## THE TASK
Your answer must be the exact lines from the one holding "green cupcake: 1 -> 3" through the final line of the records below, both included, and nothing more.

## ENTRIES SUPPLIED

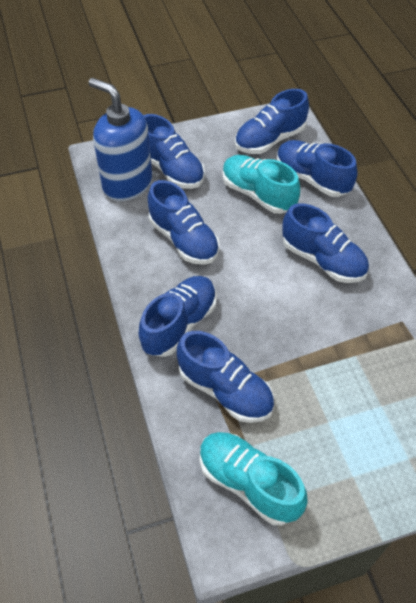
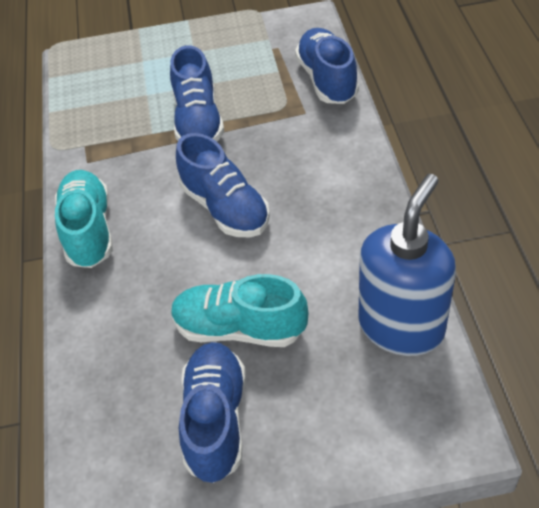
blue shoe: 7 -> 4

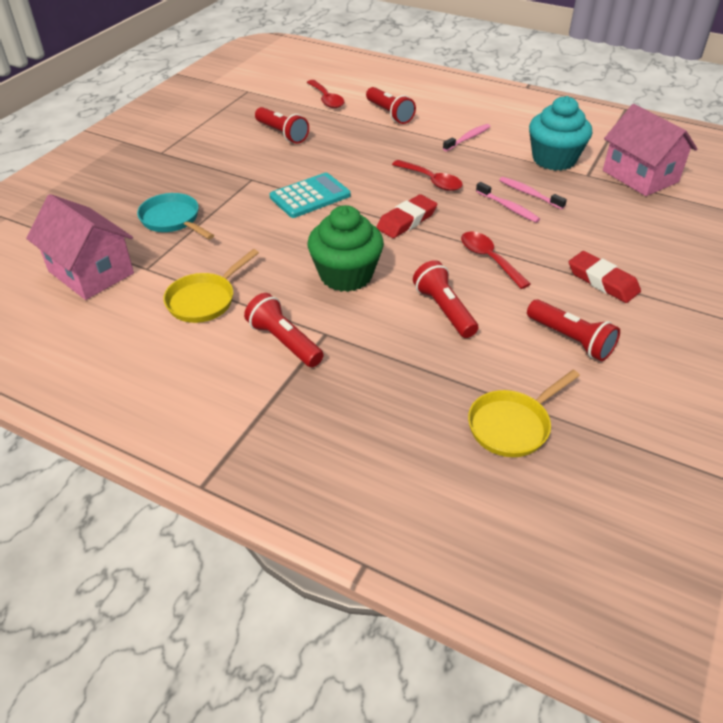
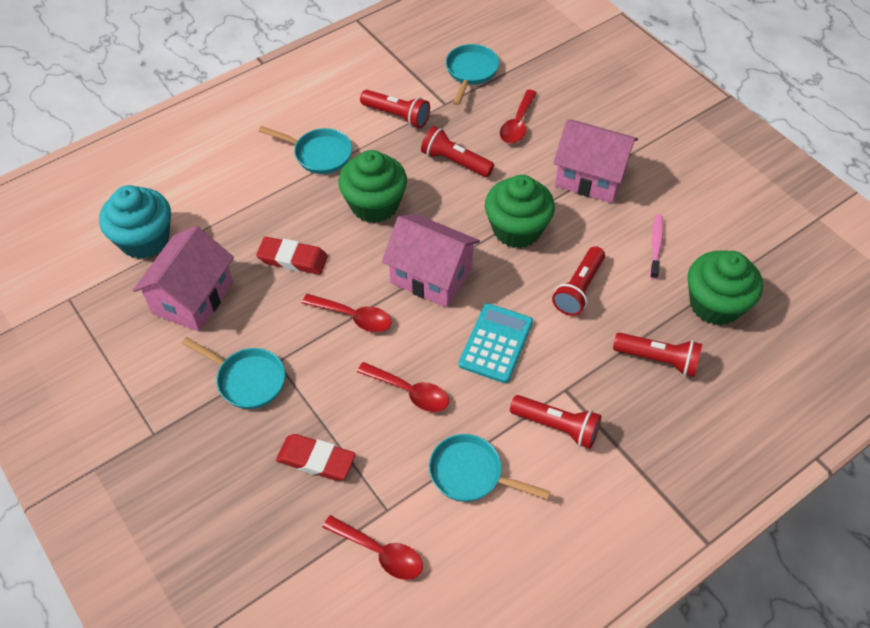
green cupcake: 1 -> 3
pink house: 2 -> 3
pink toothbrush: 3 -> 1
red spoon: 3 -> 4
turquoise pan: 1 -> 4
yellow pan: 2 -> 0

## OUTPUT FOR THIS TASK
green cupcake: 1 -> 3
pink house: 2 -> 3
pink toothbrush: 3 -> 1
red spoon: 3 -> 4
turquoise pan: 1 -> 4
yellow pan: 2 -> 0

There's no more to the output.